** Activity **
Everything from the line containing "red ruler: 2 -> 0" through the line containing "yellow lemon: 3 -> 2" should be repeated exactly, and nothing else from the data.

^^^^^^^^^^^^^^^^

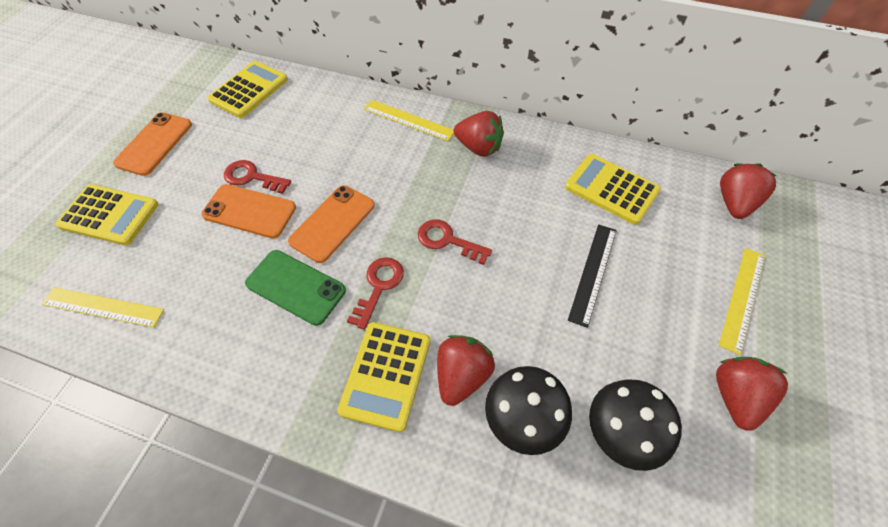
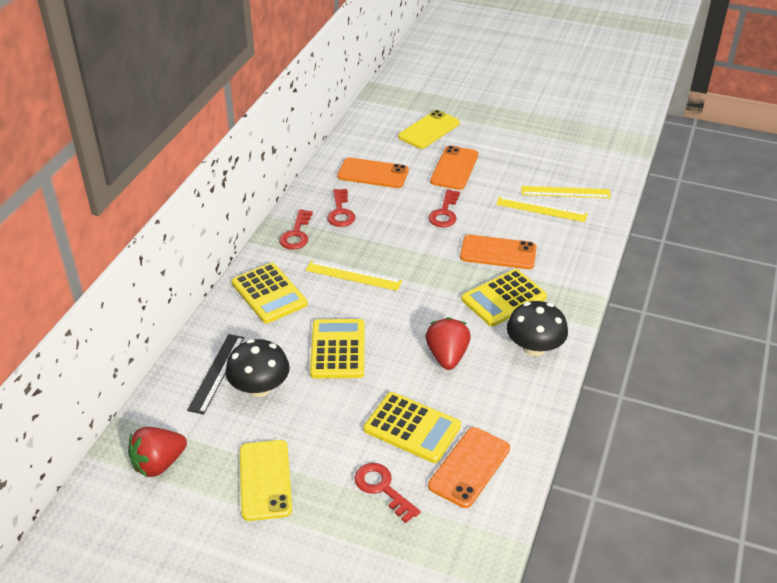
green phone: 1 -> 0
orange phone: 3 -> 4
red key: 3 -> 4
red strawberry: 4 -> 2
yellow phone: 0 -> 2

^^^^^^^^^^^^^^^^

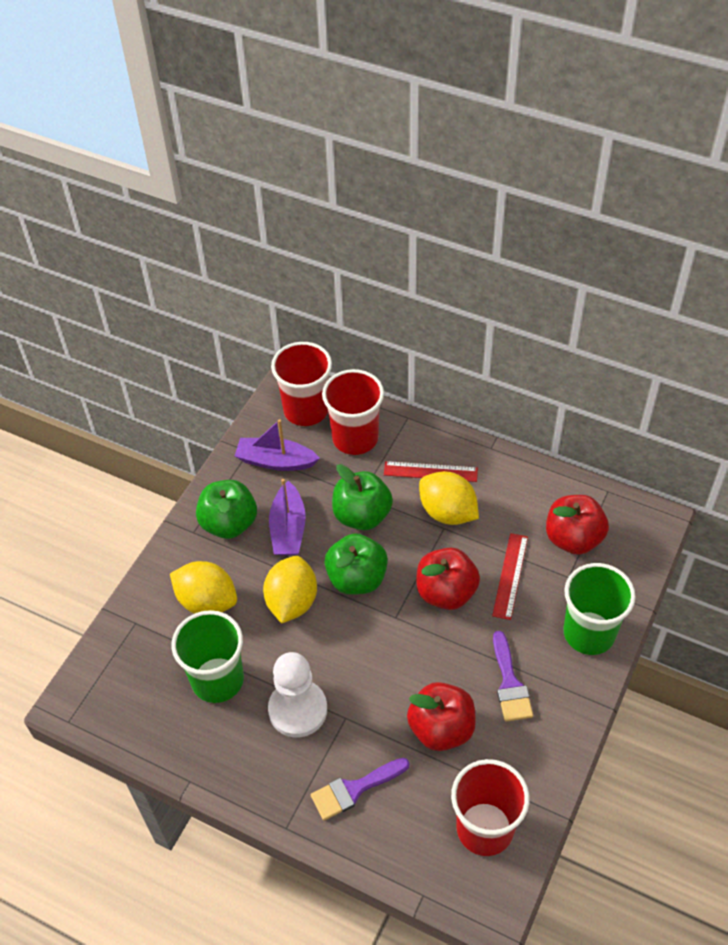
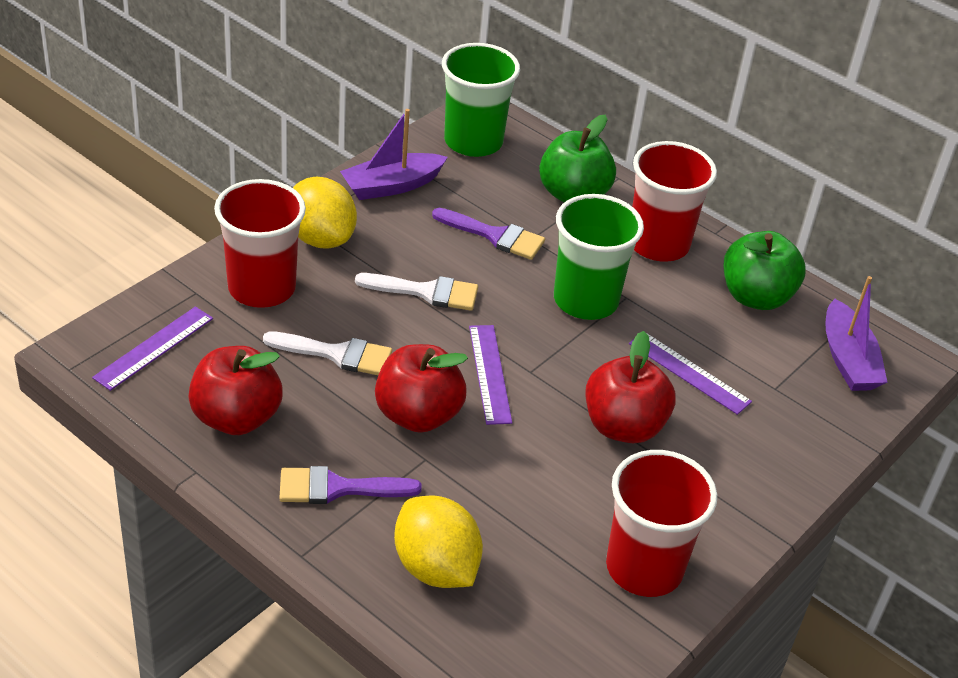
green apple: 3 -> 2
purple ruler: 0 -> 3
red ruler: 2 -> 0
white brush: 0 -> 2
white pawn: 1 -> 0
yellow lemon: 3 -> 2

^^^^^^^^^^^^^^^^

** The completed task **
red ruler: 2 -> 0
white brush: 0 -> 2
white pawn: 1 -> 0
yellow lemon: 3 -> 2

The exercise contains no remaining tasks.